■ EXERCISE DETAILS: This exercise asks for every line of the material that includes the word "rotated".

GIVEN INFORMATION below:

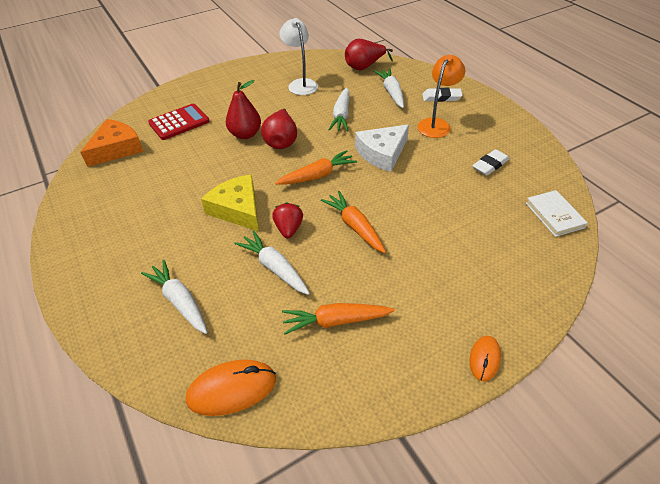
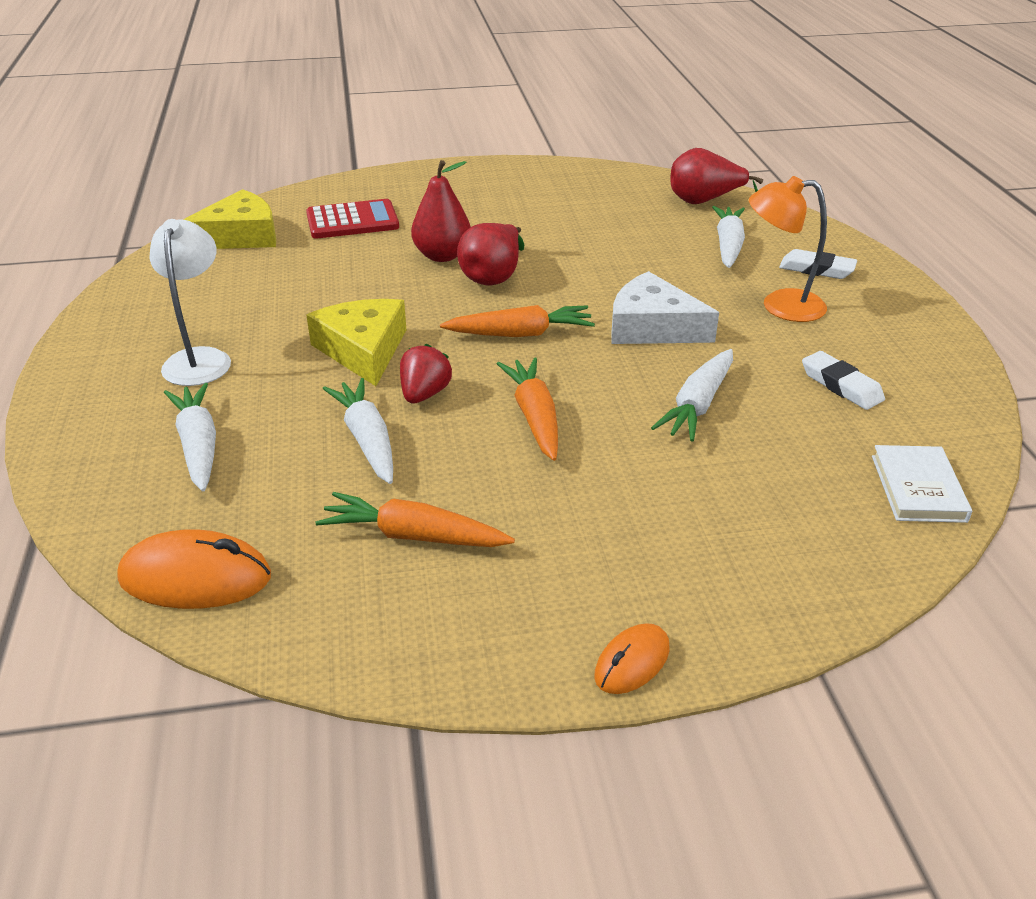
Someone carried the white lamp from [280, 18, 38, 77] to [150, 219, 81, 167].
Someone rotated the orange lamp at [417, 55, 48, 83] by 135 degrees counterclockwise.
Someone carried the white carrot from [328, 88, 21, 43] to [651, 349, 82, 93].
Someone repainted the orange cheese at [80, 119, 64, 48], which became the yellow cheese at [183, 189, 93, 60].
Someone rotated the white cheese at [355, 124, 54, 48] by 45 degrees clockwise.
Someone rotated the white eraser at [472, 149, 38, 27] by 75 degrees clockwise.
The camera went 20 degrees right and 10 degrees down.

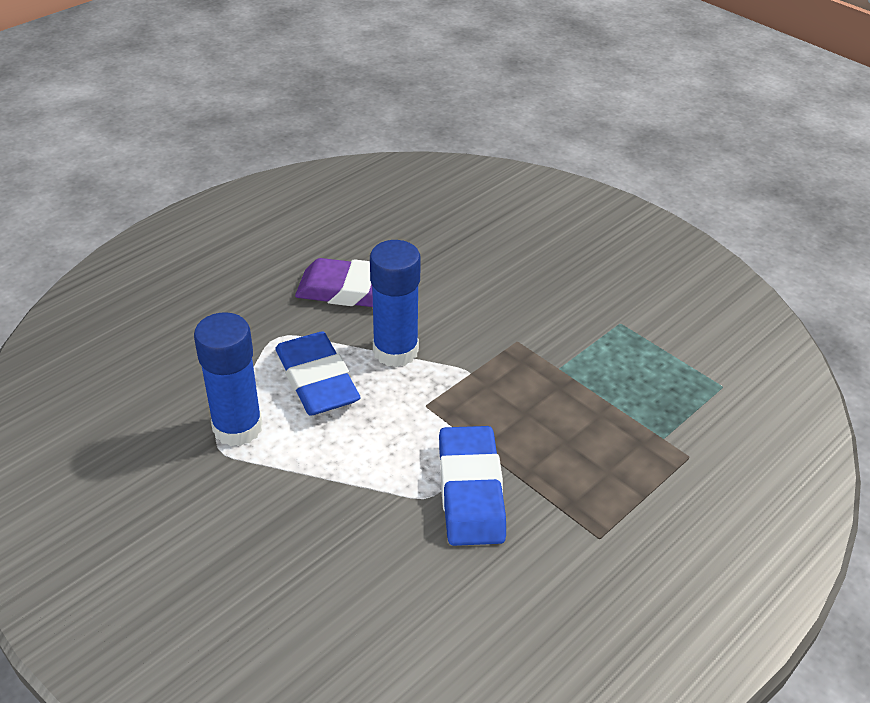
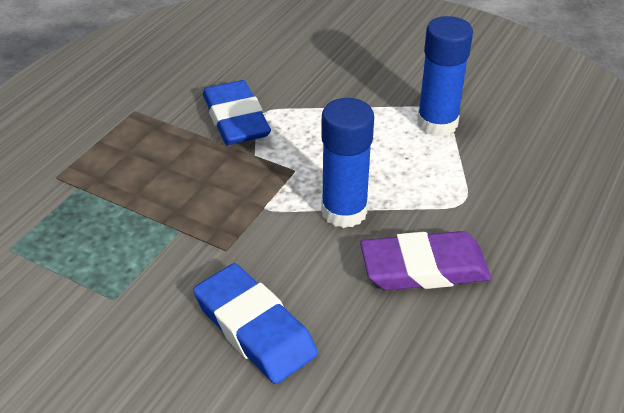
Someone carried the blue eraser from [275, 331, 86, 85] to [193, 263, 125, 121].
The camera went 165 degrees right and 0 degrees up.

End of GIVEN INFORMATION.

■ RESPONSE TO THE EXERCISE:
Someone rotated the orange lamp at [417, 55, 48, 83] by 135 degrees counterclockwise.
Someone rotated the white cheese at [355, 124, 54, 48] by 45 degrees clockwise.
Someone rotated the white eraser at [472, 149, 38, 27] by 75 degrees clockwise.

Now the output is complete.